What you are asked to do: In the material below, write out each line word for word and omit the pictures.

(Supplied records)

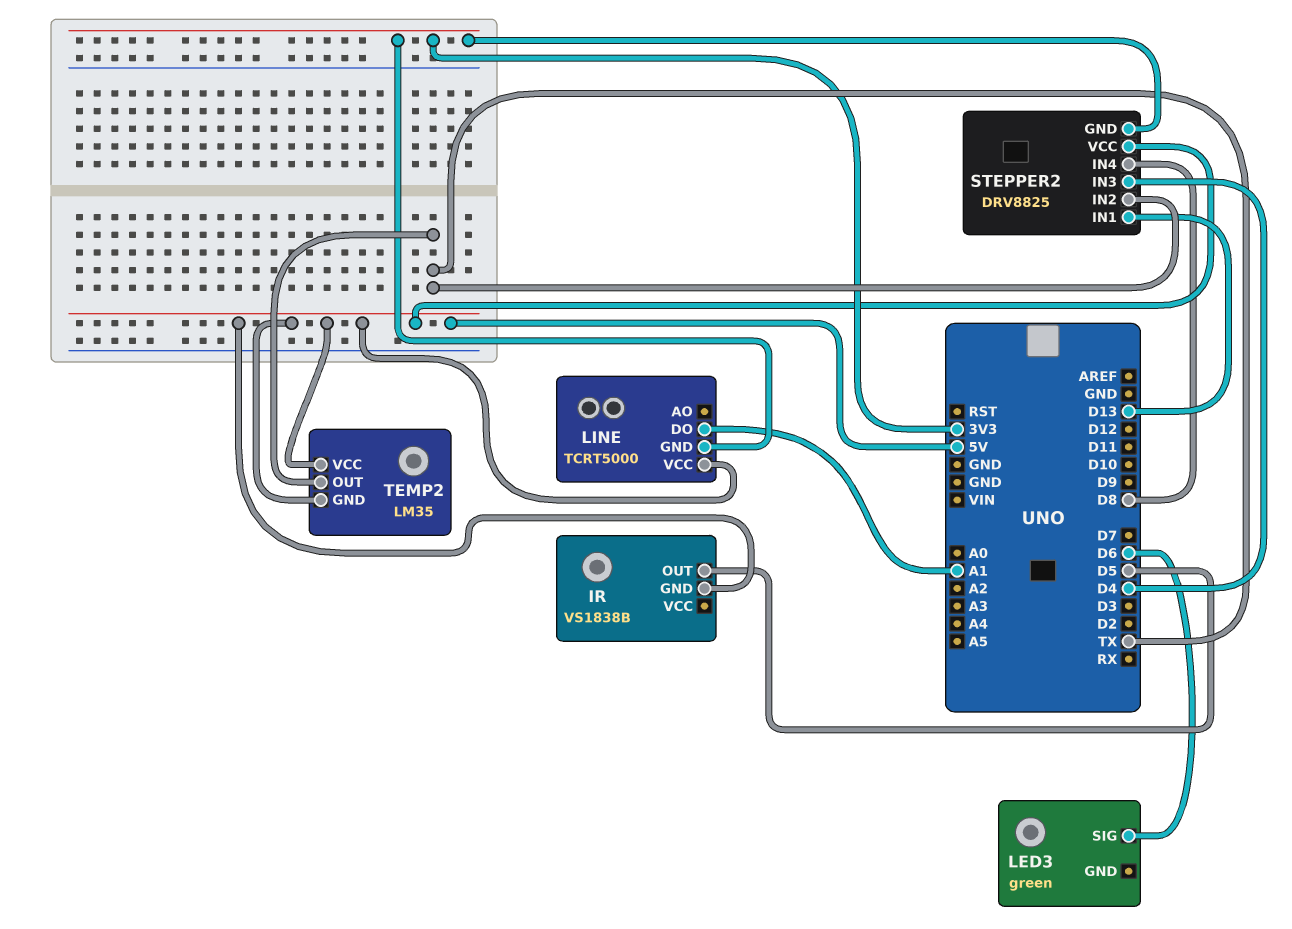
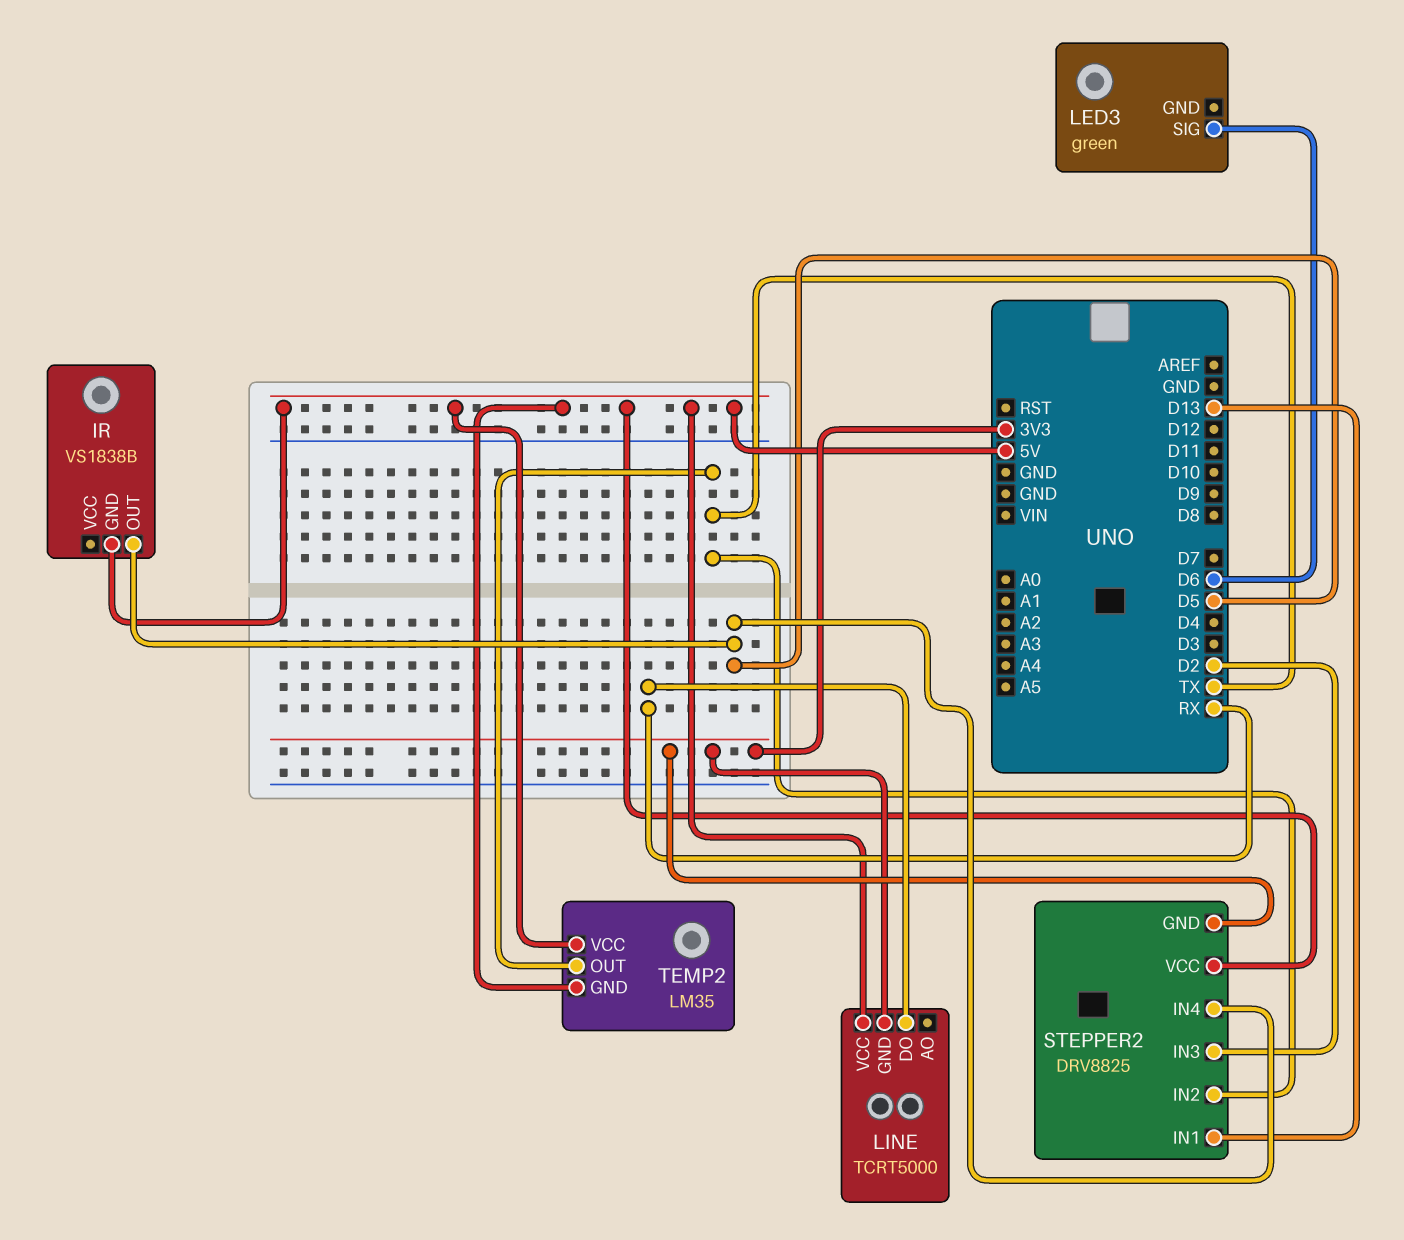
LINE pin DO: A1 -> RX
STEPPER2 pin IN3: D4 -> D2
STEPPER2 pin IN4: D8 -> D5

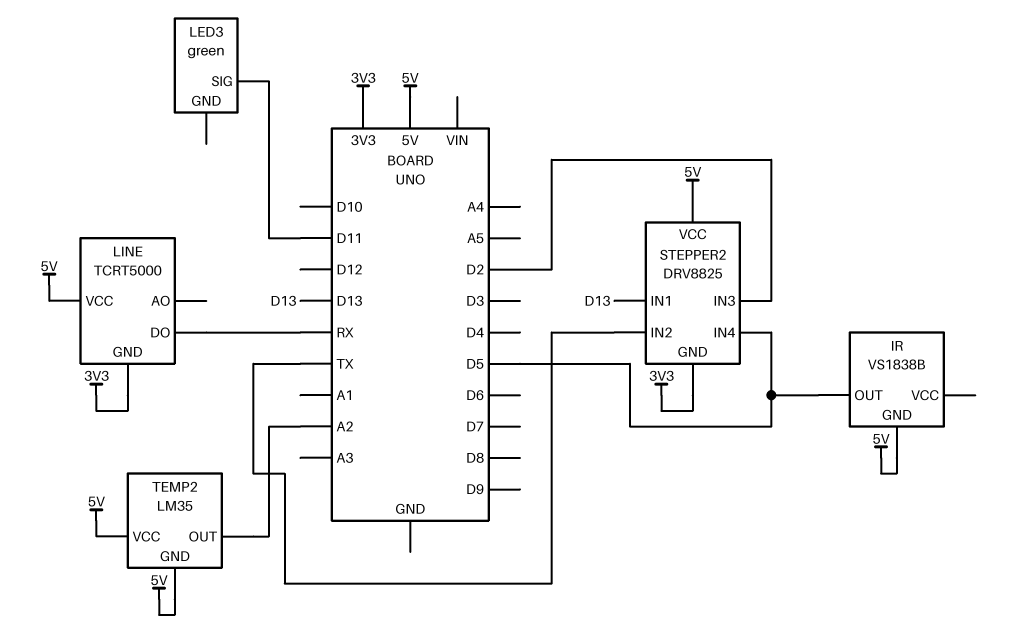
LED3 pin SIG: D6 -> D11
TEMP2 pin OUT: TX -> A2

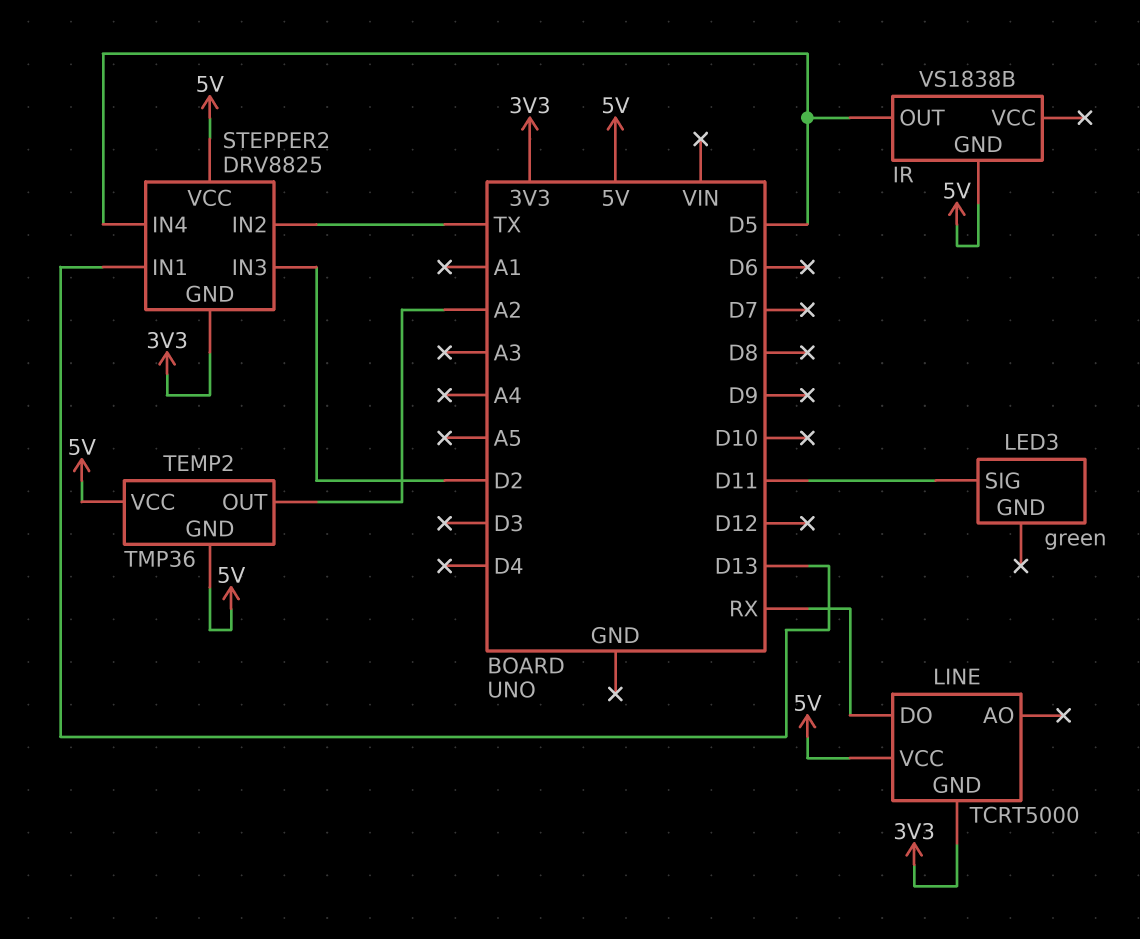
TEMP2: LM35 -> TMP36

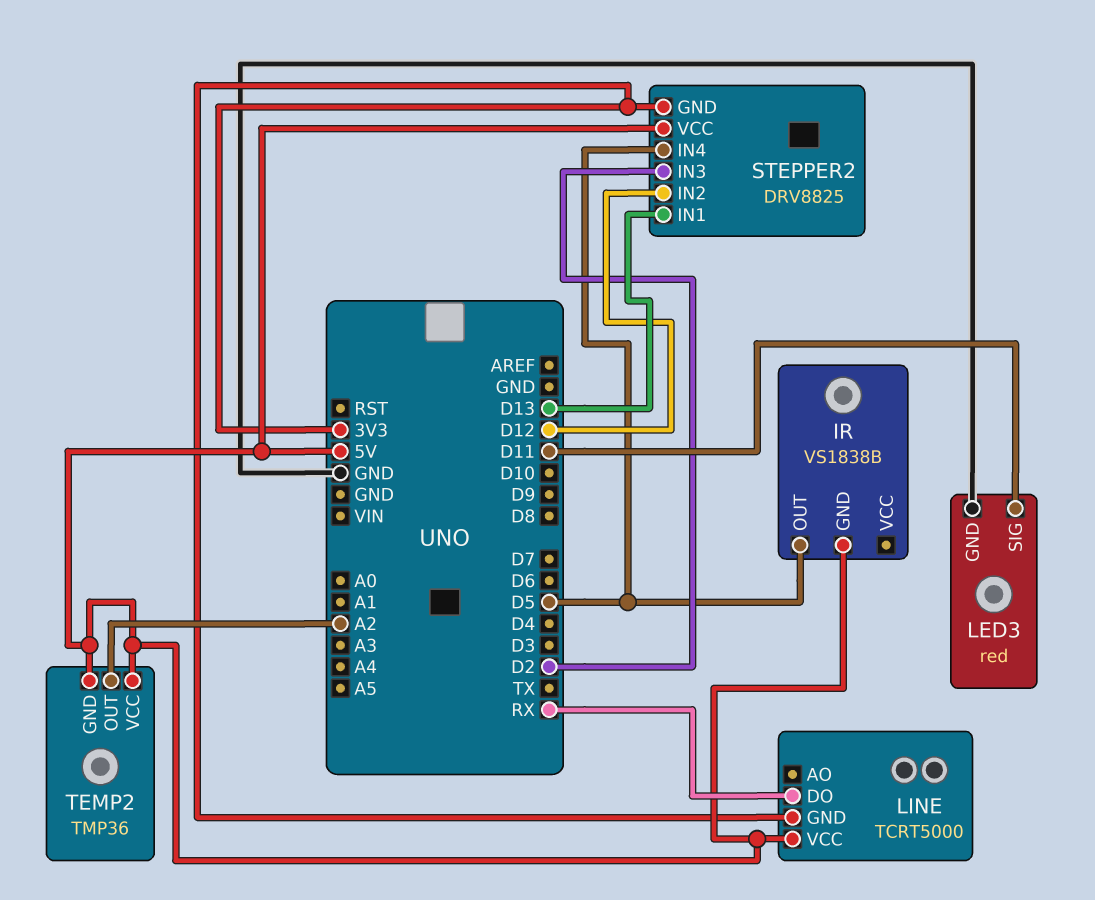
LED3: green -> red
LED3 pin GND: none -> GND
STEPPER2 pin IN2: TX -> D12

(End Supplied records)

Final answer:
LINE pin DO: A1 -> RX
STEPPER2 pin IN3: D4 -> D2
STEPPER2 pin IN4: D8 -> D5

LED3 pin SIG: D6 -> D11
TEMP2 pin OUT: TX -> A2

TEMP2: LM35 -> TMP36

LED3: green -> red
LED3 pin GND: none -> GND
STEPPER2 pin IN2: TX -> D12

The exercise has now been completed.